**Set exercise:** Reproduce the lines below character for character, starting at the first line and ending at the line that contains "London: 1:45 -> 8:45", with both of those lines included.

**Given records:**
■ ■ ■

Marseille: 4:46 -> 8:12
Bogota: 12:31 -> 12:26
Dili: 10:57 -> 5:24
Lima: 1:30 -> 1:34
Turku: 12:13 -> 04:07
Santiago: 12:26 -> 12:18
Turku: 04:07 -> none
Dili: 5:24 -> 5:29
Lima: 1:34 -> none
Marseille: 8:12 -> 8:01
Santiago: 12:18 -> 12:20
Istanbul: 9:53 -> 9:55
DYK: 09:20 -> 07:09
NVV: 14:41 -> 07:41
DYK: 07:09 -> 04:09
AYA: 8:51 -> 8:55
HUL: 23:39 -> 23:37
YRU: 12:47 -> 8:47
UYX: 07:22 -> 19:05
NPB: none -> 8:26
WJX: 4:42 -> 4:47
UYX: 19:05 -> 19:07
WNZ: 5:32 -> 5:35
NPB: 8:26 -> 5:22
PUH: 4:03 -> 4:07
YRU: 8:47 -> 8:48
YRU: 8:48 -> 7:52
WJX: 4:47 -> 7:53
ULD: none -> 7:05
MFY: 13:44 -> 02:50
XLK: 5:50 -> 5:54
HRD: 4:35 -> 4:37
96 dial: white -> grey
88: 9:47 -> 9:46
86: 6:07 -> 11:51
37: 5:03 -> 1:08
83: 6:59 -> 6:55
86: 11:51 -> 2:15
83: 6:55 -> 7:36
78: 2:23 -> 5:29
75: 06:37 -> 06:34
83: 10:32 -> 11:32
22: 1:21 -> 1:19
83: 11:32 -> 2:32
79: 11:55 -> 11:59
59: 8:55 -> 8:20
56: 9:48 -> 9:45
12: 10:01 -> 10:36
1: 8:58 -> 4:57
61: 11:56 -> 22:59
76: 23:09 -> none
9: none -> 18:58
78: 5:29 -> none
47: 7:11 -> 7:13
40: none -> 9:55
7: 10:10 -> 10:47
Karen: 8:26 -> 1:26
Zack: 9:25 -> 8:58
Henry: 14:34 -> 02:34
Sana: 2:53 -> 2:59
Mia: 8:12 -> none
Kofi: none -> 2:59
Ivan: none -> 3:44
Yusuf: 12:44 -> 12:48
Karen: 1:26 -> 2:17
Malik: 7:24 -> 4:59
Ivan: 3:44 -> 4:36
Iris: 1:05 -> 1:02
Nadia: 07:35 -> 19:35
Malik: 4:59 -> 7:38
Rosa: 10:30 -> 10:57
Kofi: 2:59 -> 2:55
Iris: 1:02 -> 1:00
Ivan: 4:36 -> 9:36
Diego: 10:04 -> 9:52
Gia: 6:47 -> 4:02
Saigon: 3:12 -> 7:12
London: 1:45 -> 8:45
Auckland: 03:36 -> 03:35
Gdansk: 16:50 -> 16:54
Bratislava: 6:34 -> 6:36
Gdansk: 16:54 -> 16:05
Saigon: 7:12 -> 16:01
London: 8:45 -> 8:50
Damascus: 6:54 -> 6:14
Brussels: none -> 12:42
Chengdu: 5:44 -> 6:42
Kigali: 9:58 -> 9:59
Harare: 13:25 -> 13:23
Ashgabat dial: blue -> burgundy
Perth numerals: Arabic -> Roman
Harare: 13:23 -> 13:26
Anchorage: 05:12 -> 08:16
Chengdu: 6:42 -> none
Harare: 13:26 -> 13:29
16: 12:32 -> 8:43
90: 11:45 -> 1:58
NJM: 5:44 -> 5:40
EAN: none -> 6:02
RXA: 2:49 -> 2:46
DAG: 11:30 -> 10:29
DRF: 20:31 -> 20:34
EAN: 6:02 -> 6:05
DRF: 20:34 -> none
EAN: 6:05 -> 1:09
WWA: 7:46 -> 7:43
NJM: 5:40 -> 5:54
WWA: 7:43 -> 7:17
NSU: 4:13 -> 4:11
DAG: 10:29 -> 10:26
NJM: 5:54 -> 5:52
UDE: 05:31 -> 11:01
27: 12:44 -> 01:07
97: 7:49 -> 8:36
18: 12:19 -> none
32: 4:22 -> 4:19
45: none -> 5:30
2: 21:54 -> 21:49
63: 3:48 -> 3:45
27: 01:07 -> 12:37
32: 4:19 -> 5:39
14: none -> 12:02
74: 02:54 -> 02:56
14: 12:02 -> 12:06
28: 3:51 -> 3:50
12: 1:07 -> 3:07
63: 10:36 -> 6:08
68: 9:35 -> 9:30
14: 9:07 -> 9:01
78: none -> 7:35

■ ■ ■

**Answer to this exercise:**
Marseille: 4:46 -> 8:12
Bogota: 12:31 -> 12:26
Dili: 10:57 -> 5:24
Lima: 1:30 -> 1:34
Turku: 12:13 -> 04:07
Santiago: 12:26 -> 12:18
Turku: 04:07 -> none
Dili: 5:24 -> 5:29
Lima: 1:34 -> none
Marseille: 8:12 -> 8:01
Santiago: 12:18 -> 12:20
Istanbul: 9:53 -> 9:55
DYK: 09:20 -> 07:09
NVV: 14:41 -> 07:41
DYK: 07:09 -> 04:09
AYA: 8:51 -> 8:55
HUL: 23:39 -> 23:37
YRU: 12:47 -> 8:47
UYX: 07:22 -> 19:05
NPB: none -> 8:26
WJX: 4:42 -> 4:47
UYX: 19:05 -> 19:07
WNZ: 5:32 -> 5:35
NPB: 8:26 -> 5:22
PUH: 4:03 -> 4:07
YRU: 8:47 -> 8:48
YRU: 8:48 -> 7:52
WJX: 4:47 -> 7:53
ULD: none -> 7:05
MFY: 13:44 -> 02:50
XLK: 5:50 -> 5:54
HRD: 4:35 -> 4:37
96 dial: white -> grey
88: 9:47 -> 9:46
86: 6:07 -> 11:51
37: 5:03 -> 1:08
83: 6:59 -> 6:55
86: 11:51 -> 2:15
83: 6:55 -> 7:36
78: 2:23 -> 5:29
75: 06:37 -> 06:34
83: 10:32 -> 11:32
22: 1:21 -> 1:19
83: 11:32 -> 2:32
79: 11:55 -> 11:59
59: 8:55 -> 8:20
56: 9:48 -> 9:45
12: 10:01 -> 10:36
1: 8:58 -> 4:57
61: 11:56 -> 22:59
76: 23:09 -> none
9: none -> 18:58
78: 5:29 -> none
47: 7:11 -> 7:13
40: none -> 9:55
7: 10:10 -> 10:47
Karen: 8:26 -> 1:26
Zack: 9:25 -> 8:58
Henry: 14:34 -> 02:34
Sana: 2:53 -> 2:59
Mia: 8:12 -> none
Kofi: none -> 2:59
Ivan: none -> 3:44
Yusuf: 12:44 -> 12:48
Karen: 1:26 -> 2:17
Malik: 7:24 -> 4:59
Ivan: 3:44 -> 4:36
Iris: 1:05 -> 1:02
Nadia: 07:35 -> 19:35
Malik: 4:59 -> 7:38
Rosa: 10:30 -> 10:57
Kofi: 2:59 -> 2:55
Iris: 1:02 -> 1:00
Ivan: 4:36 -> 9:36
Diego: 10:04 -> 9:52
Gia: 6:47 -> 4:02
Saigon: 3:12 -> 7:12
London: 1:45 -> 8:45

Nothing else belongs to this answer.